Aim of the exercise: State how many lines in the entries below contain "purple". Write nothing but the number.

Given data:
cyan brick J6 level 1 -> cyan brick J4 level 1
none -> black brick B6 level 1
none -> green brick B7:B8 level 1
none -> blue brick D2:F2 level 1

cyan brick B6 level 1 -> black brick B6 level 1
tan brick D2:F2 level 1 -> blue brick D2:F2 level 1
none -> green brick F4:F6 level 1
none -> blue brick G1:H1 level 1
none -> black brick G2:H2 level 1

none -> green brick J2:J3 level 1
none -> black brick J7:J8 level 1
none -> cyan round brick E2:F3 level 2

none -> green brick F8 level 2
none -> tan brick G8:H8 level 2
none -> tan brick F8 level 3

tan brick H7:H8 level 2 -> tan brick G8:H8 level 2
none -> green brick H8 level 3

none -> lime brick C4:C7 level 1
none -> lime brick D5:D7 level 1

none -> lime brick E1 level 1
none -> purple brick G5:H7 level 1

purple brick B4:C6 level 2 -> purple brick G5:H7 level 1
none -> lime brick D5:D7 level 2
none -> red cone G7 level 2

Output of the task: 2